EXERCISE GOAL: Check every line of the data below for the word "moved" and say how many have it, without further comment.

DATASET SECTION:
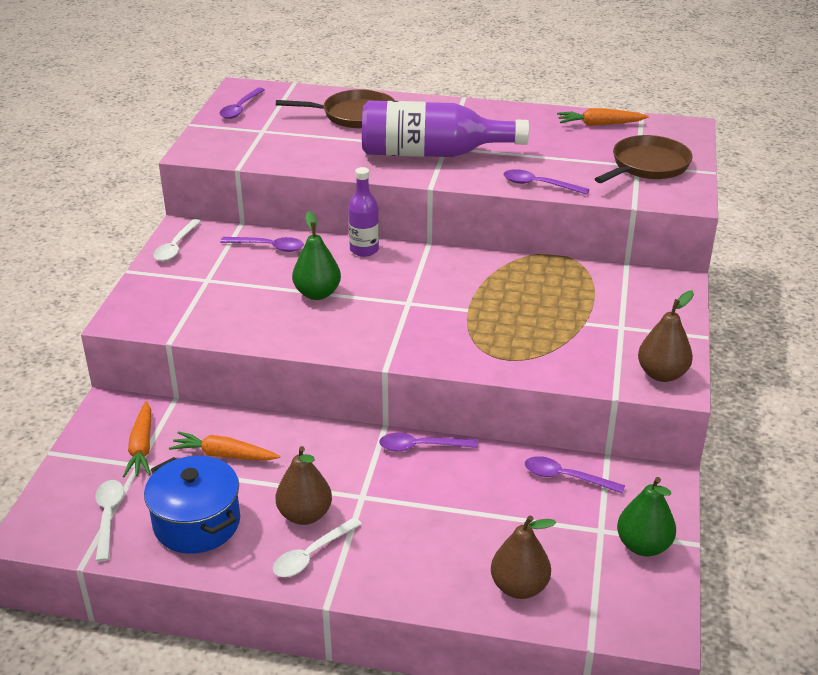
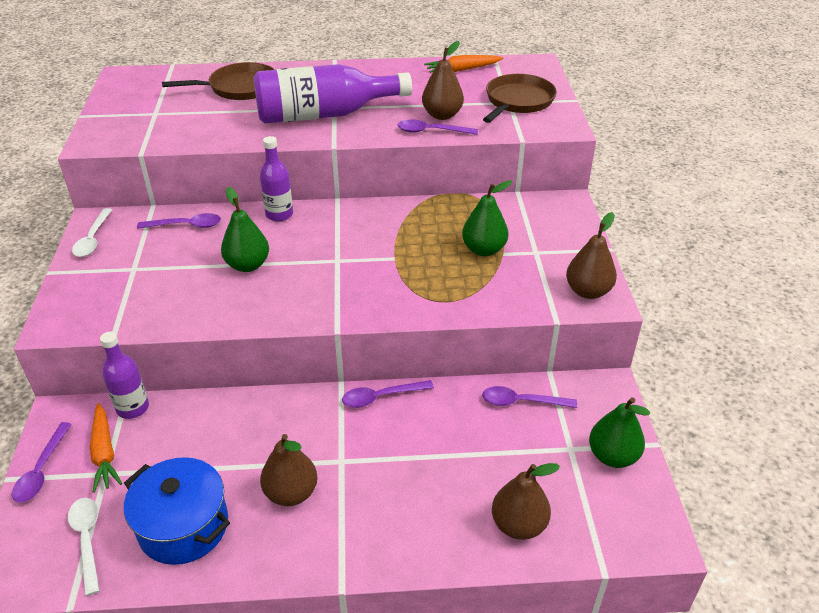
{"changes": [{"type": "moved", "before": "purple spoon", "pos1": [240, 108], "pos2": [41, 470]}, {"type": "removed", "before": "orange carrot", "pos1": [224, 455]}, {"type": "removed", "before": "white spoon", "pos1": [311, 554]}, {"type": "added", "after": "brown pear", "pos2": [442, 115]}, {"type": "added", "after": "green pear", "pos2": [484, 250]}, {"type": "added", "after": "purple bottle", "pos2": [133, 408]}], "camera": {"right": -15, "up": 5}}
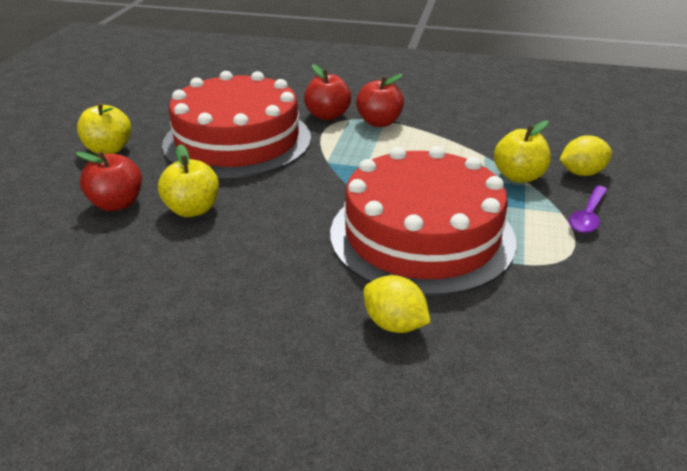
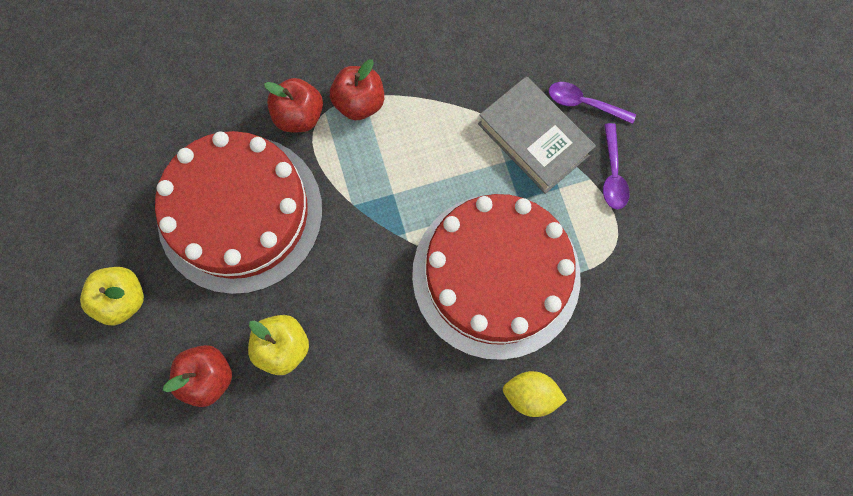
{"changes": [{"type": "replaced", "before": "yellow apple", "after": "grey book", "pos1": [518, 176], "pos2": [534, 139]}, {"type": "replaced", "before": "yellow lemon", "after": "purple spoon", "pos1": [581, 173], "pos2": [584, 103]}], "camera": {"right": -30, "up": 40}}
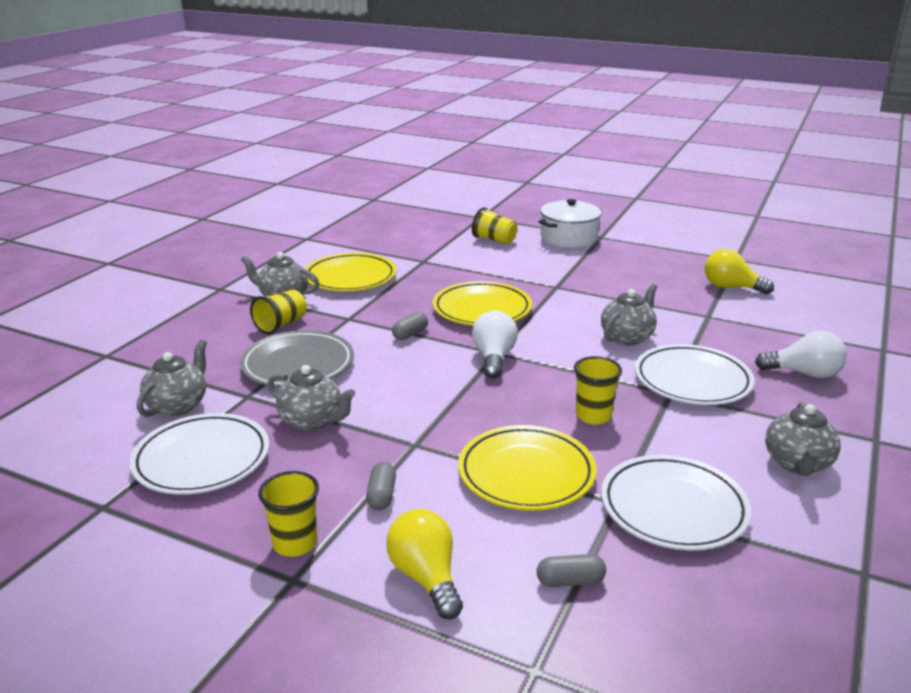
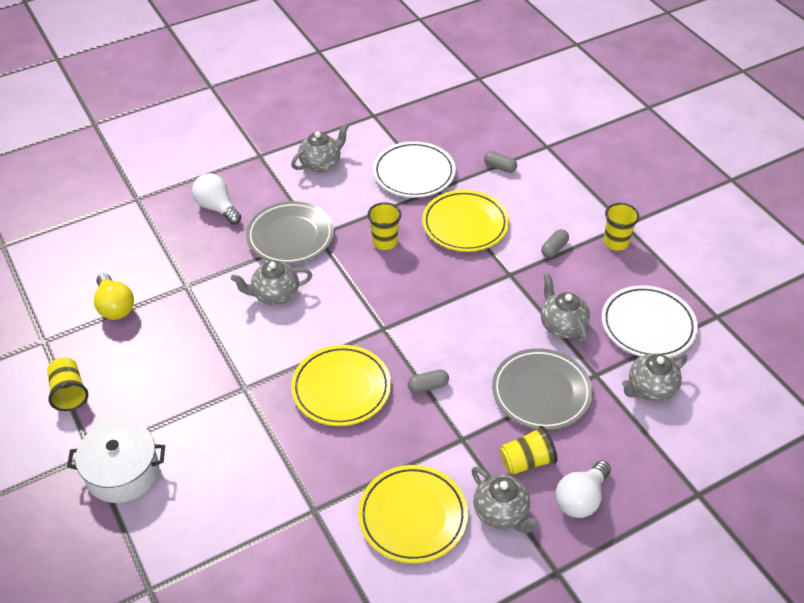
{"changes": [{"type": "moved", "before": "yellow cup", "pos1": [494, 240], "pos2": [69, 392]}, {"type": "moved", "before": "white light bulb", "pos1": [494, 358], "pos2": [581, 499]}, {"type": "recoloured", "before": "white plate", "after": "grey plate", "pos1": [692, 380], "pos2": [290, 237]}, {"type": "removed", "before": "yellow light bulb", "pos1": [426, 577]}], "camera": {"right": -145, "up": 20}}
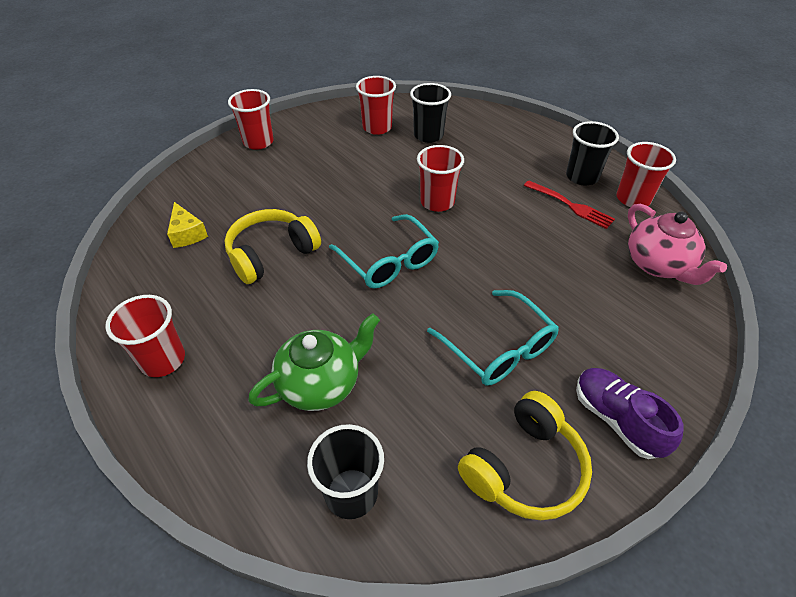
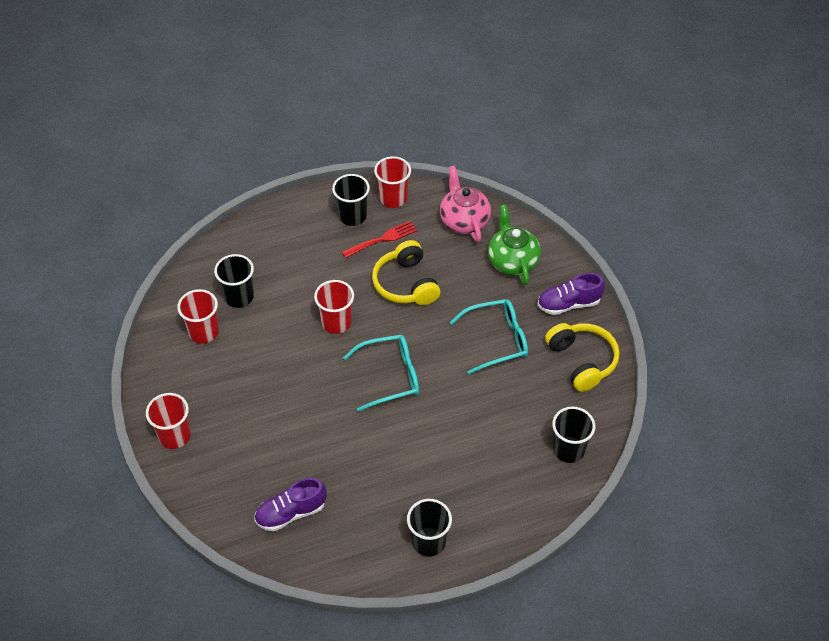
{"changes": [{"type": "replaced", "before": "yellow cheese", "after": "purple shoe", "pos1": [187, 233], "pos2": [291, 513]}, {"type": "turned", "before": "pink teapot", "pos1": [658, 265], "pos2": [464, 220], "turn": -105}, {"type": "moved", "before": "yellow headphones", "pos1": [271, 254], "pos2": [406, 284]}, {"type": "recoloured", "before": "red cup", "after": "black cup", "pos1": [163, 360], "pos2": [428, 542]}, {"type": "moved", "before": "green teapot", "pos1": [320, 383], "pos2": [512, 261]}], "camera": {"right": -70, "up": 5}}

ANSWER TO THIS PROBLEM: 3